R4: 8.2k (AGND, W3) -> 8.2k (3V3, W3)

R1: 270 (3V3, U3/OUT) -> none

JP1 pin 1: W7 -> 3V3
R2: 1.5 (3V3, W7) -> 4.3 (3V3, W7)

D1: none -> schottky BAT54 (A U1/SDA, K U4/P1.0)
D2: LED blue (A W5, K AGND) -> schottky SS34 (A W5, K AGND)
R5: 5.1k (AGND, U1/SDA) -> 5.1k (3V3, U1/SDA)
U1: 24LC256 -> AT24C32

##########

-- Work to be completed --
Across these entries, count each line where the string "none" shows up. Give only the count.

-- Output of the exercise --
2